[SUPPLIED DATA]:
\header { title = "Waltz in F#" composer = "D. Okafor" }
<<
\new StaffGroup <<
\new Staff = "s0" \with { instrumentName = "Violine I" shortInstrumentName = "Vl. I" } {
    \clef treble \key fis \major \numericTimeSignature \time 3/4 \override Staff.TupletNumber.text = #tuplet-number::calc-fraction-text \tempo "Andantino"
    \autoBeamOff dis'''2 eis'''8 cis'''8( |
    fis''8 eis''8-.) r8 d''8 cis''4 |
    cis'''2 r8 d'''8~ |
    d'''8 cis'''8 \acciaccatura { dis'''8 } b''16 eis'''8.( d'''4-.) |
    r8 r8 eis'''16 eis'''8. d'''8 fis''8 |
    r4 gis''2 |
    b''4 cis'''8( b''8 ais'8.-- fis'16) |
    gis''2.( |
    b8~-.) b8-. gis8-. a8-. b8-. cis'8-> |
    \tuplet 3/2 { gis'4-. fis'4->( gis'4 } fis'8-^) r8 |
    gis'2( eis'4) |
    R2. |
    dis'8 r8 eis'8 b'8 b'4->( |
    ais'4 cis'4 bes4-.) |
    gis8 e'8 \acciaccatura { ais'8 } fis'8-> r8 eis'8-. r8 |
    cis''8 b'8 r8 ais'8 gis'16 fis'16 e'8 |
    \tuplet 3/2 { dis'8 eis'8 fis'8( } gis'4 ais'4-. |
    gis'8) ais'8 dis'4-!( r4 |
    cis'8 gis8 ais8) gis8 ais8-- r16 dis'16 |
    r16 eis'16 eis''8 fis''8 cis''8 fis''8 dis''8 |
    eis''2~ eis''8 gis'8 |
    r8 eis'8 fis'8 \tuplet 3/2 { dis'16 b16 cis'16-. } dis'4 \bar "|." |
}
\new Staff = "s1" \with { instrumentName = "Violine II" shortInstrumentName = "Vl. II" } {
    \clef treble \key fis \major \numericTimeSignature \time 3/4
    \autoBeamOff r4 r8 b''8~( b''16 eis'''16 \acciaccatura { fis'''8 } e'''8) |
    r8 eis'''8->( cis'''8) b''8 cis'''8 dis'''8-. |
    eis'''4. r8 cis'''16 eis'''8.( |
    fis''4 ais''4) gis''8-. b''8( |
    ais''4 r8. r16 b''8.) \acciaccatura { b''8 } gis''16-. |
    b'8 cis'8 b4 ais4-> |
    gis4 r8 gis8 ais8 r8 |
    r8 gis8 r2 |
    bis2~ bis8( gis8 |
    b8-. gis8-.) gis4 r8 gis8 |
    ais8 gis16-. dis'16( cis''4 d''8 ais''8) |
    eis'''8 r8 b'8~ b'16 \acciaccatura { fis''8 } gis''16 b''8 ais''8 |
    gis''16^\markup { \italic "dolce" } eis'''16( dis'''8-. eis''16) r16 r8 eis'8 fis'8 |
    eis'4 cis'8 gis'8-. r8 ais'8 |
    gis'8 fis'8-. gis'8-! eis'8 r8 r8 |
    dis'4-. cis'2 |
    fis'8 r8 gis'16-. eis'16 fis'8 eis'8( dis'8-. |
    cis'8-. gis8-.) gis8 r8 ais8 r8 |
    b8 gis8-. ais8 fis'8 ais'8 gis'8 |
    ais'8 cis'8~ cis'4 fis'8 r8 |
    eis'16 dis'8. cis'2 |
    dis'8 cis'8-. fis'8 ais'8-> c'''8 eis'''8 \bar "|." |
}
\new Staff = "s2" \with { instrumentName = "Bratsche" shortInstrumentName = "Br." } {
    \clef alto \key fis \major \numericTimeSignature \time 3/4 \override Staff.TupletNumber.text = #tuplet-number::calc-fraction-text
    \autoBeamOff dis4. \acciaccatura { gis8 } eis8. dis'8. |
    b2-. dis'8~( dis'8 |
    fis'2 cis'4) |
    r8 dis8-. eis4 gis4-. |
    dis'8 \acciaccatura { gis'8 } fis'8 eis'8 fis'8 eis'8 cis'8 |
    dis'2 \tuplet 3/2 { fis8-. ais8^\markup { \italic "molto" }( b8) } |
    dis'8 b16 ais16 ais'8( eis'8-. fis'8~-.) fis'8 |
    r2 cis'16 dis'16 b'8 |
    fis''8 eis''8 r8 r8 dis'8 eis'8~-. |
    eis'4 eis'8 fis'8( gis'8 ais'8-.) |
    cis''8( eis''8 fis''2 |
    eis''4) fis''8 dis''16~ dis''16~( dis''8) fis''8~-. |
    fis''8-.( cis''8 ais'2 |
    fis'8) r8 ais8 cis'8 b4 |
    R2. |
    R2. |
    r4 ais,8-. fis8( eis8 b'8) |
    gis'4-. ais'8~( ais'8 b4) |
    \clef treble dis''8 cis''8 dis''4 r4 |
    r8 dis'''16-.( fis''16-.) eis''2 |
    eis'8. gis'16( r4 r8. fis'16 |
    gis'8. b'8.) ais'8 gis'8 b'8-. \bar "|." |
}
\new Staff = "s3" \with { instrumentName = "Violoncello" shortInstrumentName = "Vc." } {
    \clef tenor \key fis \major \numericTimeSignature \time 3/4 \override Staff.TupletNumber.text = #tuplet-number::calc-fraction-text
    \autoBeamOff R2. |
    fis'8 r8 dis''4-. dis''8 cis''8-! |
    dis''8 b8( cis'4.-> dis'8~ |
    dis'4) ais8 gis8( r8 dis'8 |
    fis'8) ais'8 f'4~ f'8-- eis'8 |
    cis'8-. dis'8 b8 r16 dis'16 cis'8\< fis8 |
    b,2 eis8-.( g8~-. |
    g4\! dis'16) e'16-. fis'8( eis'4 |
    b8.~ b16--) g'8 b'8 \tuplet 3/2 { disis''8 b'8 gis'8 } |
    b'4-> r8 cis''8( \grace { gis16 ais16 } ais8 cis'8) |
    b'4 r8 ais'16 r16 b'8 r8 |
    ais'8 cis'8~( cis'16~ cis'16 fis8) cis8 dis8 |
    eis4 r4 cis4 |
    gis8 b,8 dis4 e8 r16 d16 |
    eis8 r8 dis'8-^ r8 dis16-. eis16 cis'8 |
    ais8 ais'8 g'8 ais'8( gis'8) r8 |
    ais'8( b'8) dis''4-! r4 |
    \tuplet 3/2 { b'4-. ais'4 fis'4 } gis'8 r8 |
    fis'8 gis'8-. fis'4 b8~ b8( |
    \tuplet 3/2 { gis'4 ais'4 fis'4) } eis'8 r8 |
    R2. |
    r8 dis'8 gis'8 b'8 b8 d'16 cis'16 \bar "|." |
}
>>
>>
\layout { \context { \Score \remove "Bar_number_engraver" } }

--

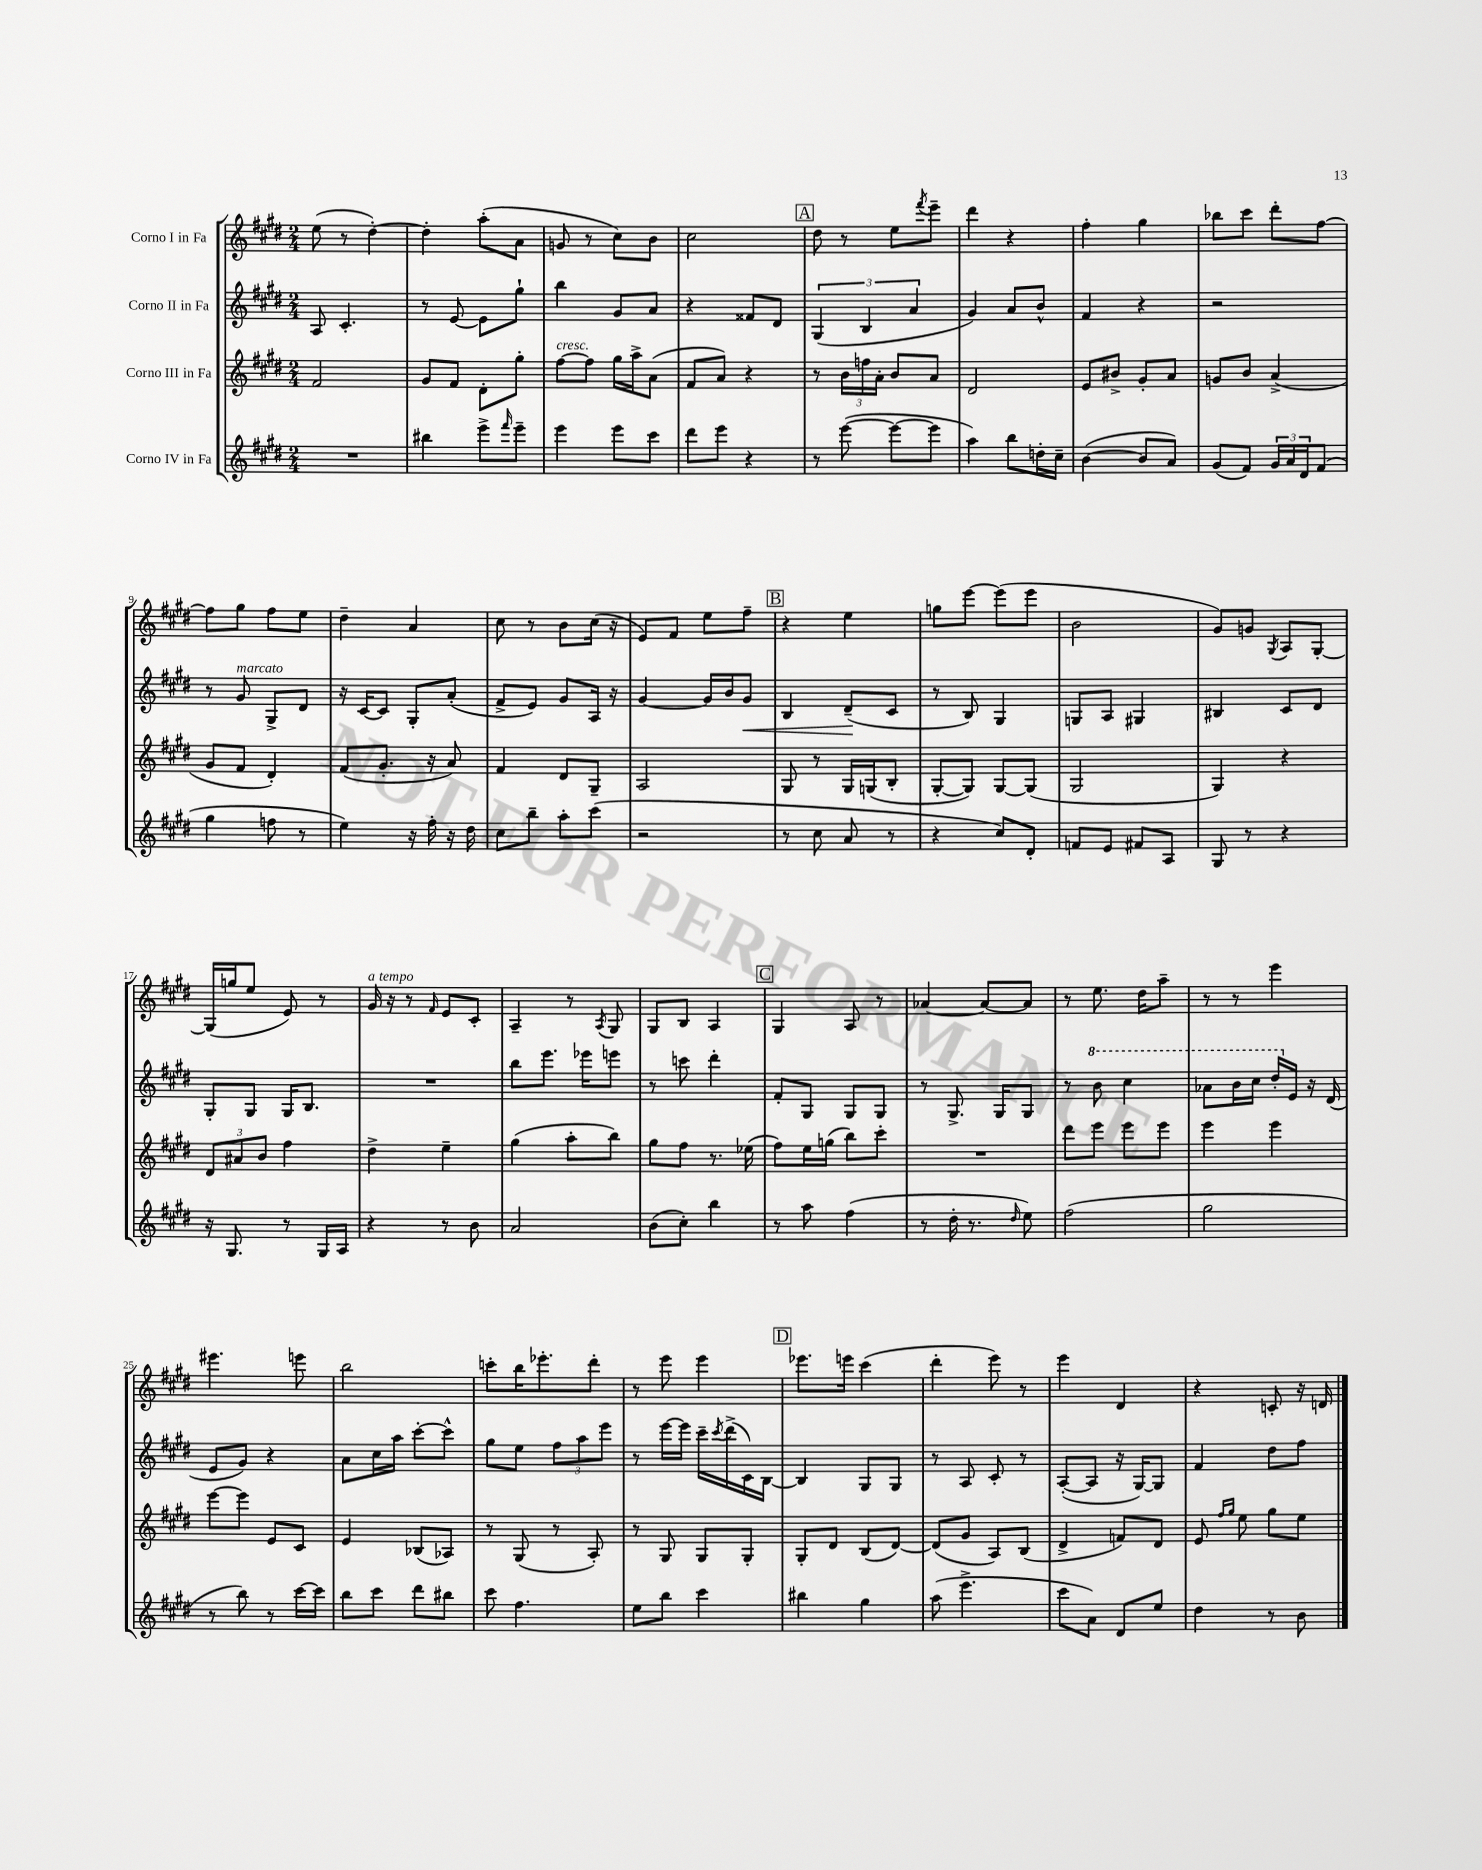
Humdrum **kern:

[EXERCISE INSTRUCTIONS]: Please extract every line of the material above that contains the string "treble", matching case exactly.

[RESPONSE]:
    \clef treble \key fis \major \numericTimeSignature \time 3/4 \override Staff.TupletNumber.text = #tuplet-number::calc-fraction-text \tempo "Andantino"
    \clef treble \key fis \major \numericTimeSignature \time 3/4
    \clef treble dis''8 cis''8 dis''4 r4 |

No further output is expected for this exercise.